Work instruction. Up to the line containing "black house [306,561,409,683]", nothing is kept; from that line through the end of the data below, output every line exactly.

### Material for the task

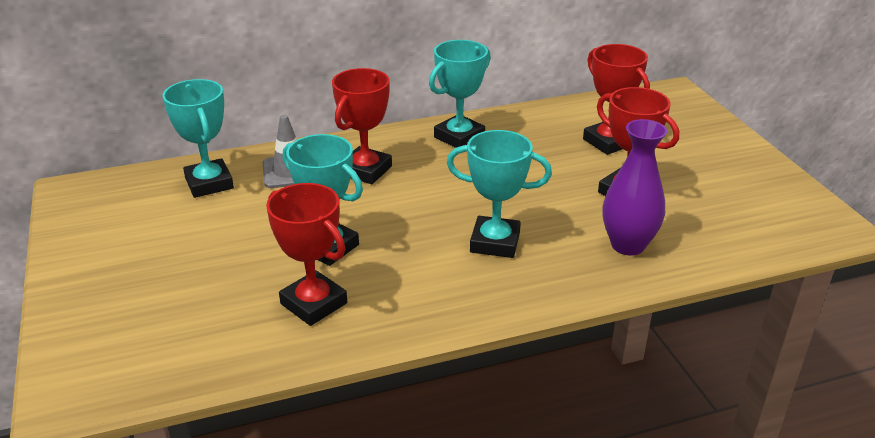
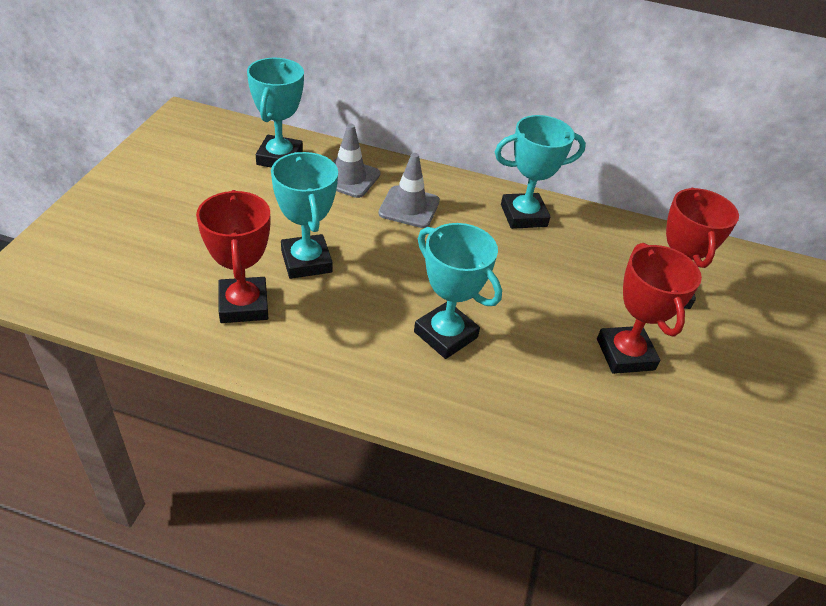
camera: 30 degrees right, 10 degrees up
red trophy [332,68,392,184] -> grey traffic cone [378,153,440,228]
purple vase [603,119,667,256] -> none

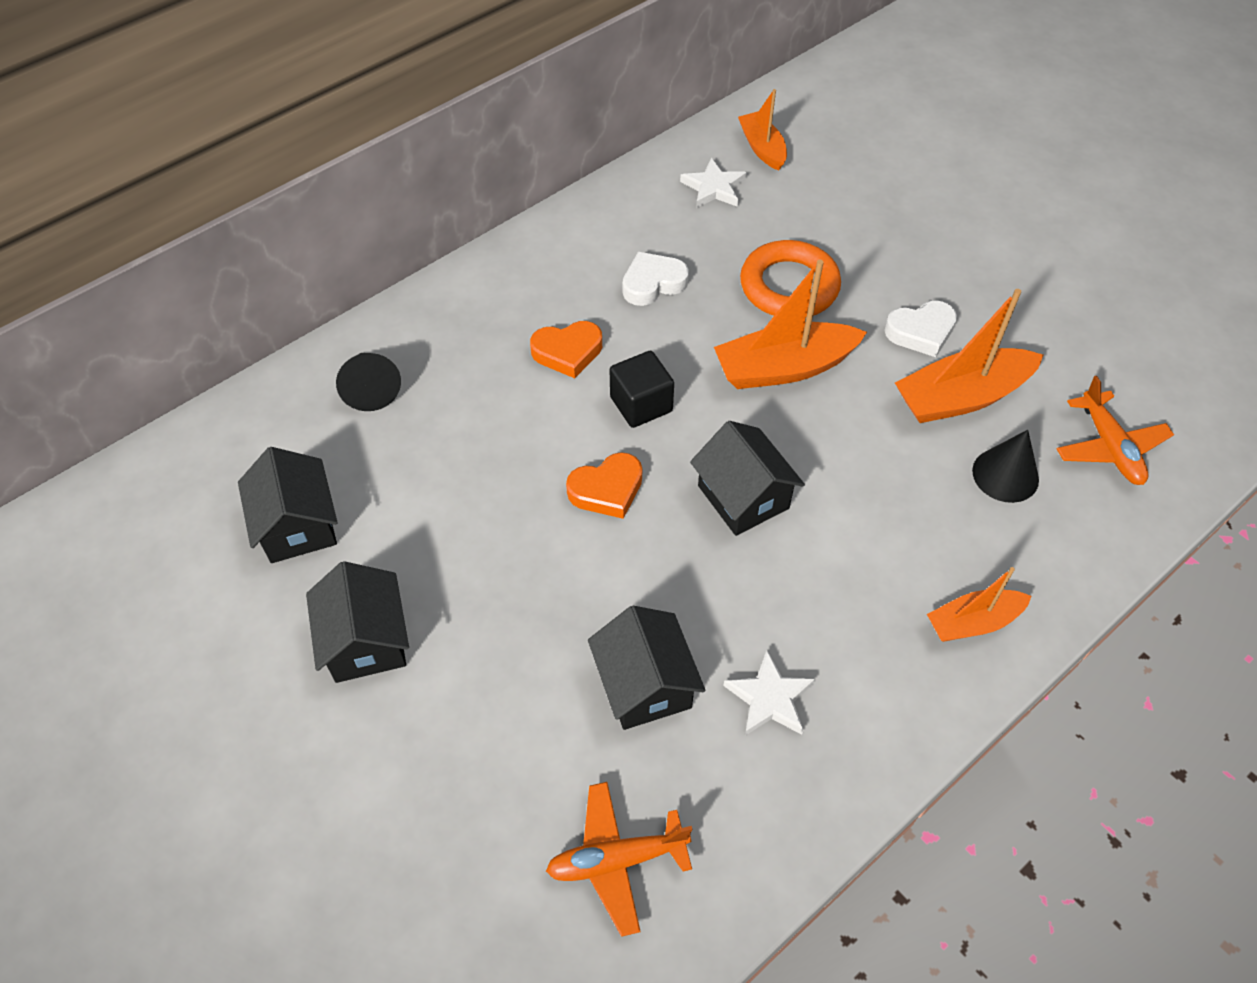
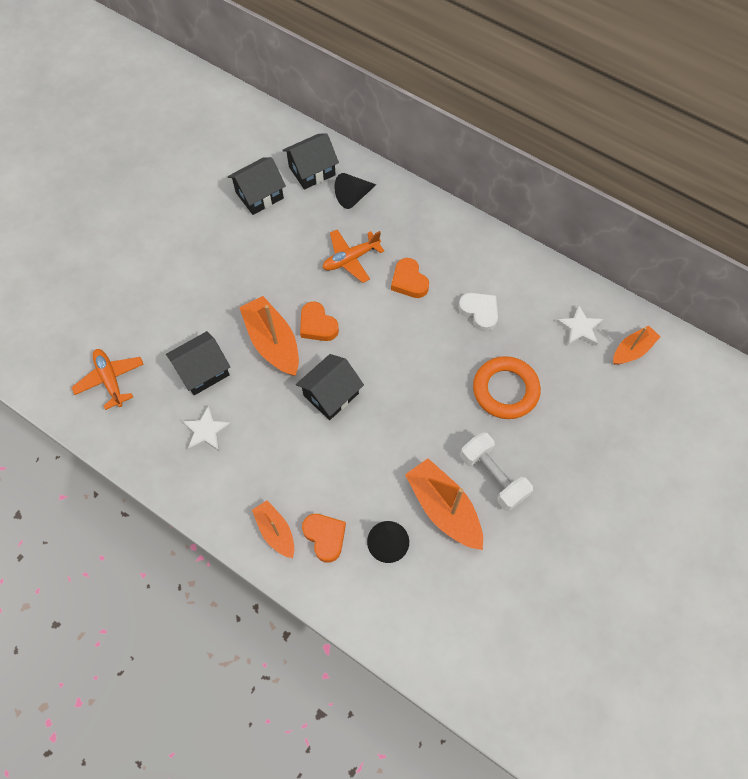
camera: 75 degrees right, 10 degrees up
black house [306,561,409,683] -> black house moved to [282,133,339,190]
black cube [610,351,674,428] -> none
orange boat [714,260,867,389] -> orange boat moved to [239,296,299,376]
white heart [884,300,957,357] -> white dumbbell [460,432,533,511]
orange plane [1056,376,1174,485] -> orange plane moved to [323,230,384,283]
none -> orange heart [302,514,346,563]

######

Answer to this task.
black house [306,561,409,683] -> black house moved to [282,133,339,190]
black cube [610,351,674,428] -> none
orange boat [714,260,867,389] -> orange boat moved to [239,296,299,376]
white heart [884,300,957,357] -> white dumbbell [460,432,533,511]
orange plane [1056,376,1174,485] -> orange plane moved to [323,230,384,283]
none -> orange heart [302,514,346,563]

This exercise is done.